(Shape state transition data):

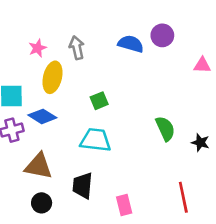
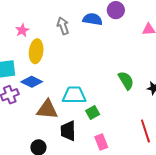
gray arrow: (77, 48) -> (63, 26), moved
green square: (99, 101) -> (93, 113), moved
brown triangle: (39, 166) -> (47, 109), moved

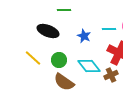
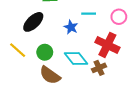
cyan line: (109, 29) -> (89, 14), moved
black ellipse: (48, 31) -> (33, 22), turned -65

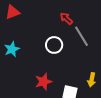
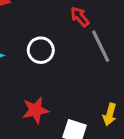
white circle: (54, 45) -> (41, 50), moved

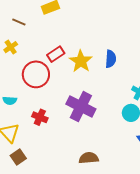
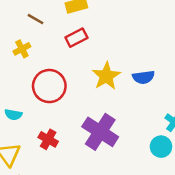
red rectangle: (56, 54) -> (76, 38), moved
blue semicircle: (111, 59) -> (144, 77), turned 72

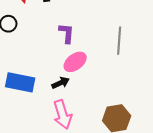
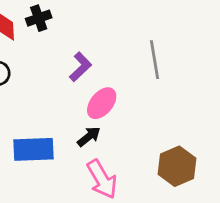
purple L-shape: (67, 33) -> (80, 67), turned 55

(YOUR INSTRUCTIONS):
Copy the final stretch of lines, starting at the one that holds "red rectangle: (56, 54) -> (76, 38), moved" and ending at the last line of the data, exactly; omit pictures.

(RESPONSE AREA):
red rectangle: (56, 54) -> (76, 38), moved
blue semicircle: (111, 59) -> (144, 77), turned 72

purple L-shape: (67, 33) -> (80, 67), turned 55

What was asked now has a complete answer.